• _Drawing revision comparisons_:
=== Section Start ===
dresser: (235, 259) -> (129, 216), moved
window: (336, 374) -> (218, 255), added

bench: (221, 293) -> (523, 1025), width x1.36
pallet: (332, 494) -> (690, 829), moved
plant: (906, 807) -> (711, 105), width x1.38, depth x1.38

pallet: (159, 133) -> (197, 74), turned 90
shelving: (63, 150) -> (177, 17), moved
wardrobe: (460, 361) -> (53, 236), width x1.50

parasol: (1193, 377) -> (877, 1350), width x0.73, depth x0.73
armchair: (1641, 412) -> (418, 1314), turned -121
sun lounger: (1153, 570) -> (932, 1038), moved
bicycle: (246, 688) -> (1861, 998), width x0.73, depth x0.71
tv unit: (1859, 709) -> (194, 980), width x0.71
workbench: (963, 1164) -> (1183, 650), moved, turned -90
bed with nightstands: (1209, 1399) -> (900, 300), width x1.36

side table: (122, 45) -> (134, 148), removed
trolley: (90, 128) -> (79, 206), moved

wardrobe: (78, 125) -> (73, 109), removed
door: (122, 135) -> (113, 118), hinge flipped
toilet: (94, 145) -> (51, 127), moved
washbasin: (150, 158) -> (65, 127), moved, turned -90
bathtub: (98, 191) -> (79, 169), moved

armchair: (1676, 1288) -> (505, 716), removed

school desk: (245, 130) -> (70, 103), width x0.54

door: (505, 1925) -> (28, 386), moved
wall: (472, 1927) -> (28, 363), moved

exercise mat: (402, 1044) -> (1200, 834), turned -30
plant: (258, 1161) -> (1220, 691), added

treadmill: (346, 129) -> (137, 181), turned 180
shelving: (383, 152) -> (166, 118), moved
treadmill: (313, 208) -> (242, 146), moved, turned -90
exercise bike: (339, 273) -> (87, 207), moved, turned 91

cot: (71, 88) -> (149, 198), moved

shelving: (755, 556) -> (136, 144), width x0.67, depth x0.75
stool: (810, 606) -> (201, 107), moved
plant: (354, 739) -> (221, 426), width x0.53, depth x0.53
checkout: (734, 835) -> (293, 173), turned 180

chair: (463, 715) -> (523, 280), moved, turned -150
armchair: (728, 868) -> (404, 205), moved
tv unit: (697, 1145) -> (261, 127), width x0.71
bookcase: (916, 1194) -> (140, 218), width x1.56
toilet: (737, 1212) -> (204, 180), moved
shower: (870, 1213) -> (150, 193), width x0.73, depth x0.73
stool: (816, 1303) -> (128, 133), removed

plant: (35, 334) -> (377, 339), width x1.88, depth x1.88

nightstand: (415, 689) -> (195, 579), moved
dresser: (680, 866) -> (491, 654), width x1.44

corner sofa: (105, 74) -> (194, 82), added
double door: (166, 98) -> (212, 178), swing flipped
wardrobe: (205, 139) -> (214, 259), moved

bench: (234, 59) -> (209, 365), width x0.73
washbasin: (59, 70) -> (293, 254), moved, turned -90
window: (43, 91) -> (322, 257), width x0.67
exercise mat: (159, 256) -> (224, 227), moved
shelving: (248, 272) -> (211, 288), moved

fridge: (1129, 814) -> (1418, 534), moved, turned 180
=== Section End ===
• _Request_:
When the string "exercise" appears in a line of the records above, that line is to be copied.

• _Written answer_:
exercise mat: (402, 1044) -> (1200, 834), turned -30
exercise bike: (339, 273) -> (87, 207), moved, turned 91
exercise mat: (159, 256) -> (224, 227), moved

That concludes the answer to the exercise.